───── AVAILABLE RECORDS

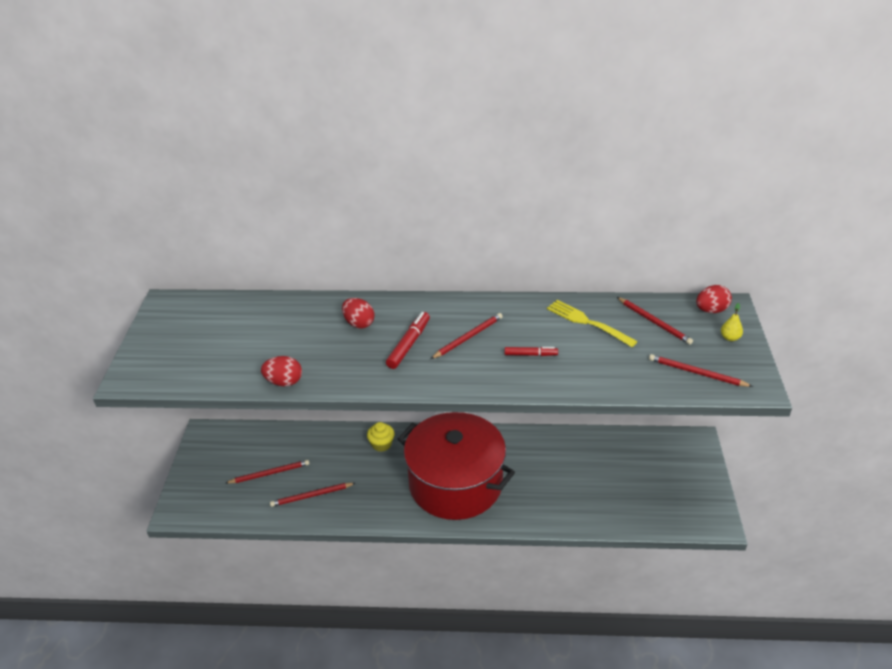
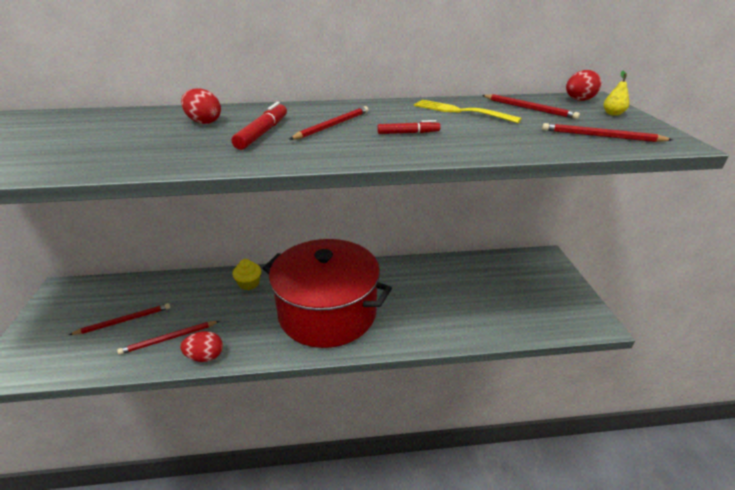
camera: 10 degrees left, 5 degrees down
(284, 382) = (90, 168): red egg -> red egg (205, 356)

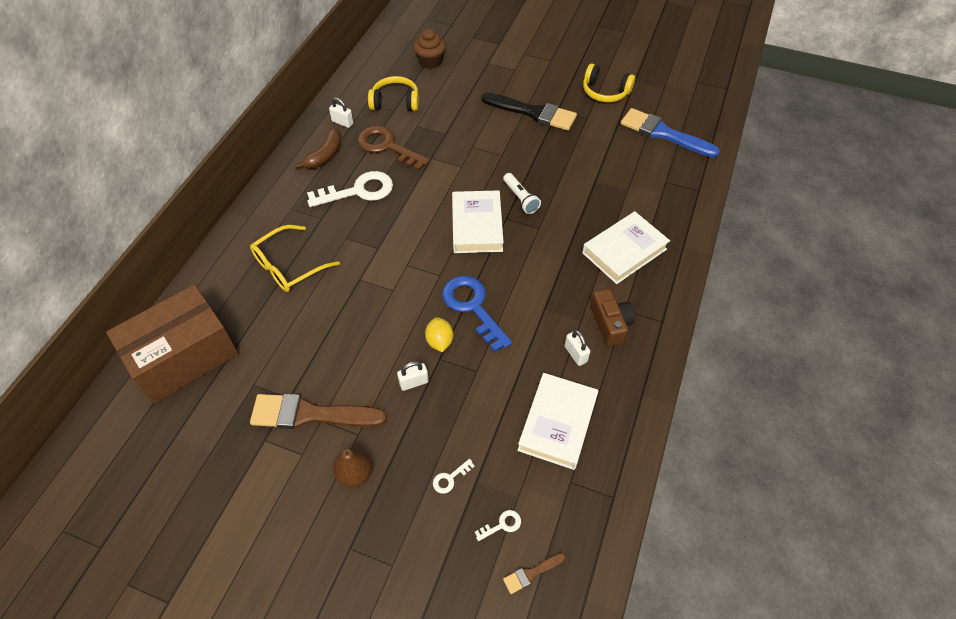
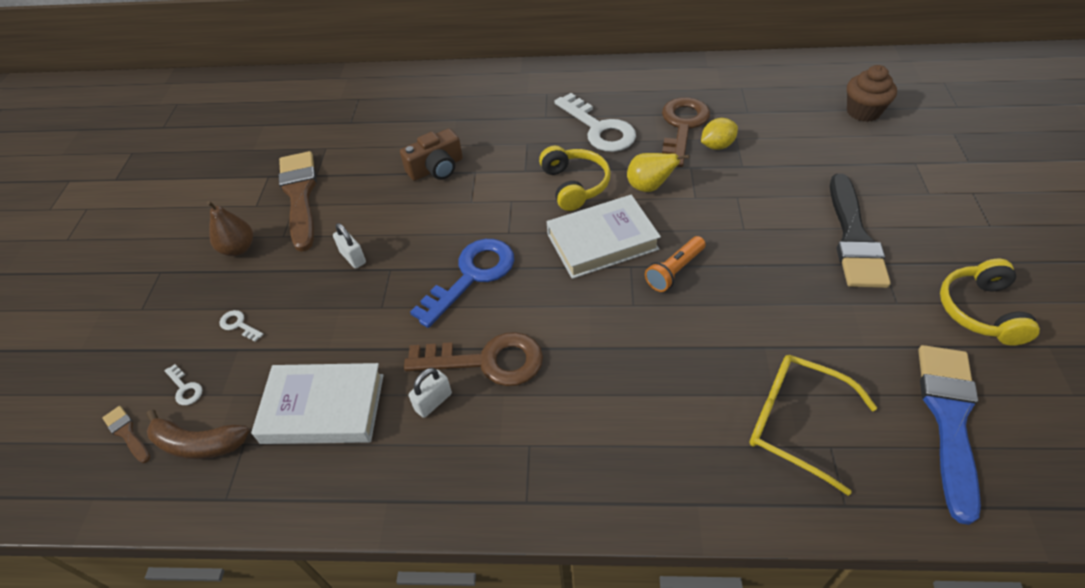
camera: 75 degrees right, 5 degrees down
(184, 356) = (345, 98): brown box -> none
(289, 266) = (471, 119): yellow glasses -> yellow glasses (796, 423)
(325, 155) = (636, 88): brown banana -> brown banana (198, 444)
(342, 122) = (695, 82): white padlock -> none
(395, 102) = (762, 108): yellow headphones -> yellow headphones (574, 185)
(438, 185) = (649, 187): none -> yellow pear
(439, 341) = (413, 262): yellow lemon -> yellow lemon (717, 146)
(520, 198) = (674, 271): white flashlight -> orange flashlight
(553, 316) = (487, 361): none -> brown key
(610, 323) = (498, 432): brown camera -> brown camera (436, 168)
(624, 251) = (642, 419): white book -> none

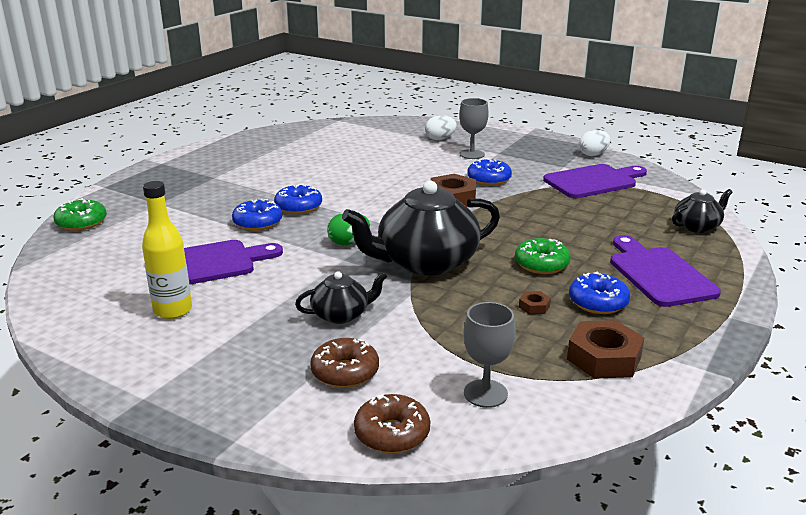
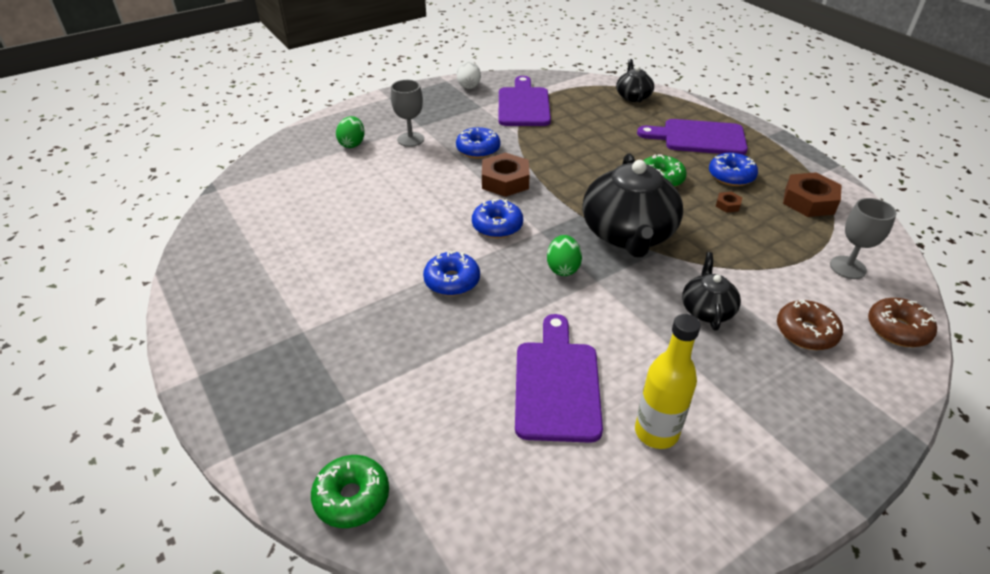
camera: 65 degrees left, 15 degrees up
(258, 223) = (472, 321): blue donut -> blue donut (497, 226)
(440, 139) = (352, 144): white egg -> green egg

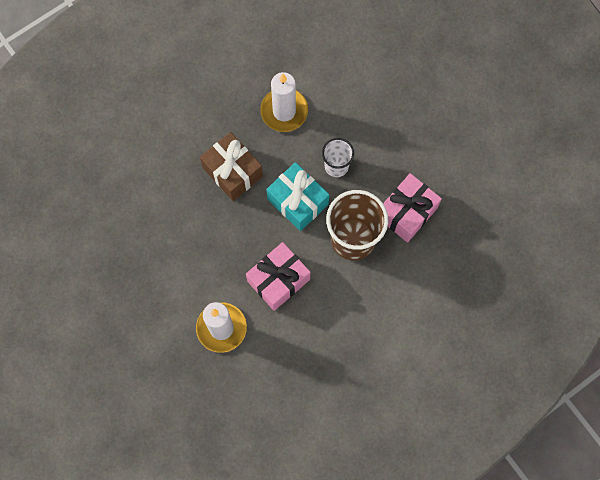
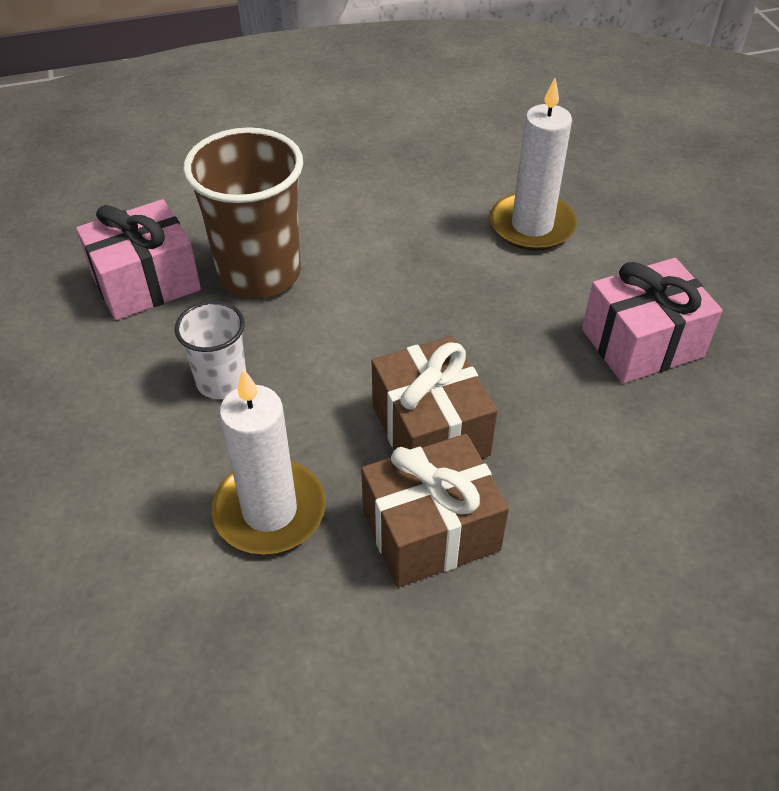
camera: 160 degrees left, 25 degrees down
(216, 124) = (431, 531): none -> brown gift
(278, 280) = (413, 256): pink gift -> pink gift (641, 343)
(297, 202) = (326, 348): turquoise gift -> none

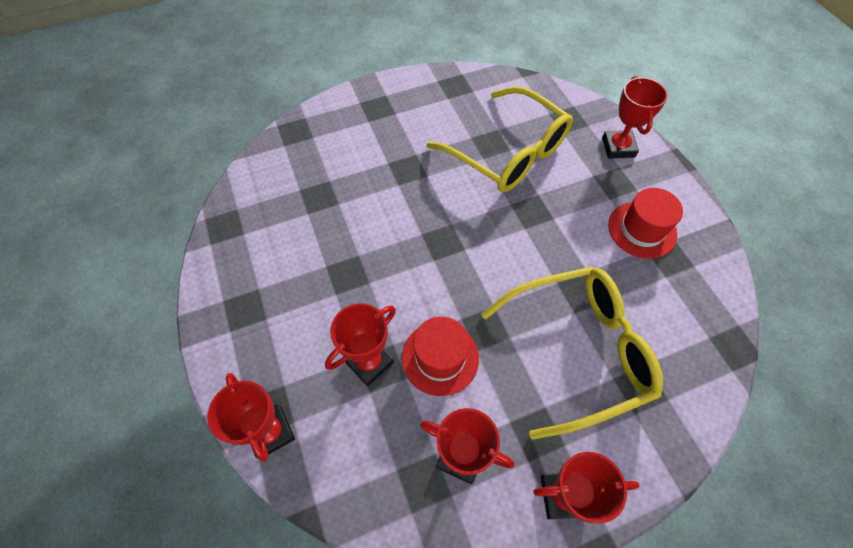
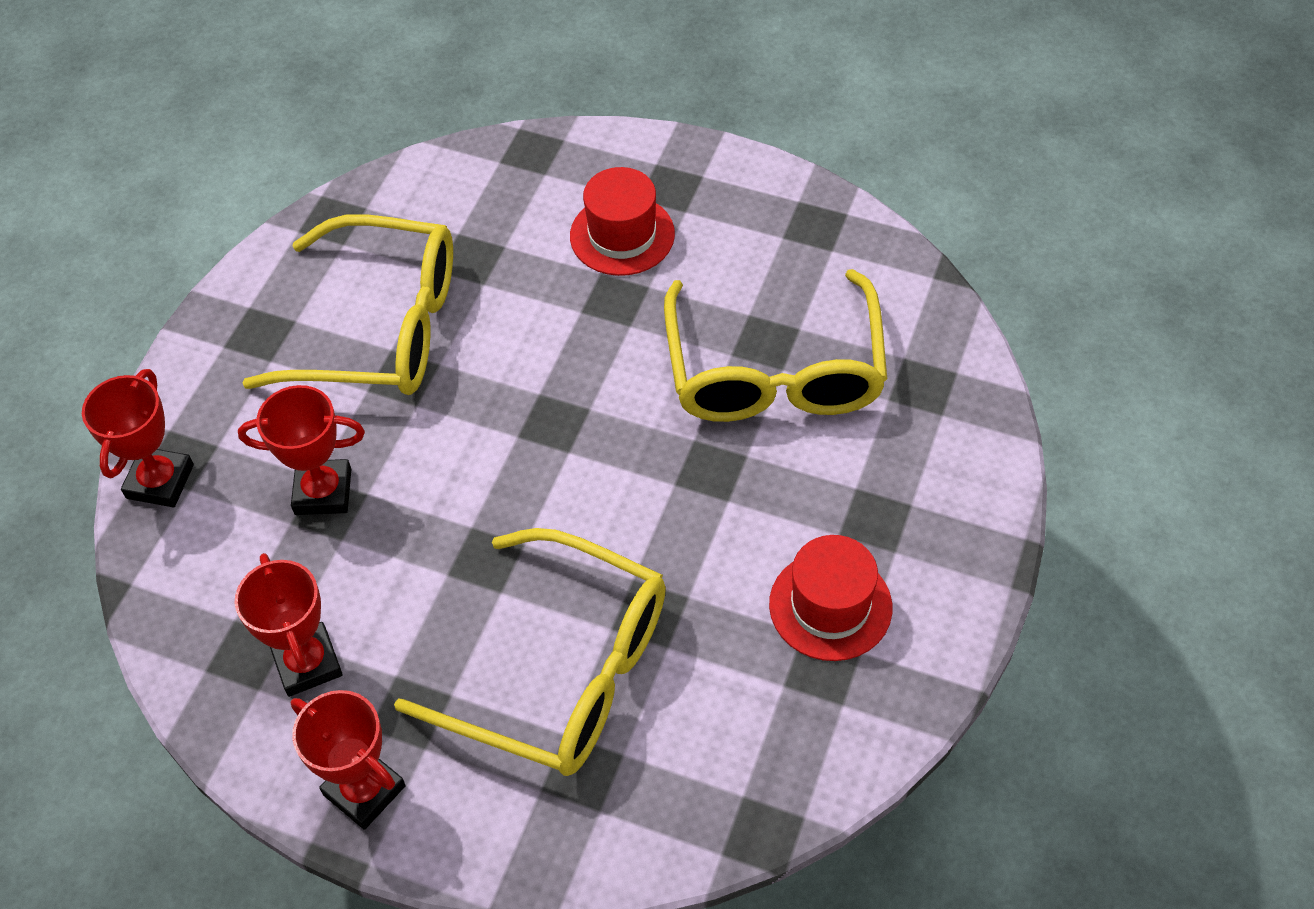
camera: 45 degrees right, 5 degrees down
(309, 260) = (380, 328): none -> yellow glasses
(440, 357) = (400, 548): red hat -> red hat (622, 235)
(618, 147) = (945, 477): red trophy -> none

──────────

* _PROBLEM_
Once the line containing "(440, 139) = (352, 144): white" has been copied, stop; everything from the first line of the data up to it must be copied exactly, without pictures.

* _SOLVED PROBLEM_
camera: 10 degrees left, 5 degrees down
(284, 382) = (90, 168): red egg -> red egg (205, 356)

camera: 75 degrees right, 5 degrees down
(184, 356) = (345, 98): brown box -> none
(289, 266) = (471, 119): yellow glasses -> yellow glasses (796, 423)
(325, 155) = (636, 88): brown banana -> brown banana (198, 444)
(342, 122) = (695, 82): white padlock -> none
(395, 102) = (762, 108): yellow headphones -> yellow headphones (574, 185)
(438, 185) = (649, 187): none -> yellow pear
(439, 341) = (413, 262): yellow lemon -> yellow lemon (717, 146)
(520, 198) = (674, 271): white flashlight -> orange flashlight
(553, 316) = (487, 361): none -> brown key
(610, 323) = (498, 432): brown camera -> brown camera (436, 168)
(624, 251) = (642, 419): white book -> none

camera: 65 degrees left, 15 degrees up
(258, 223) = (472, 321): blue donut -> blue donut (497, 226)
(440, 139) = (352, 144): white egg -> green egg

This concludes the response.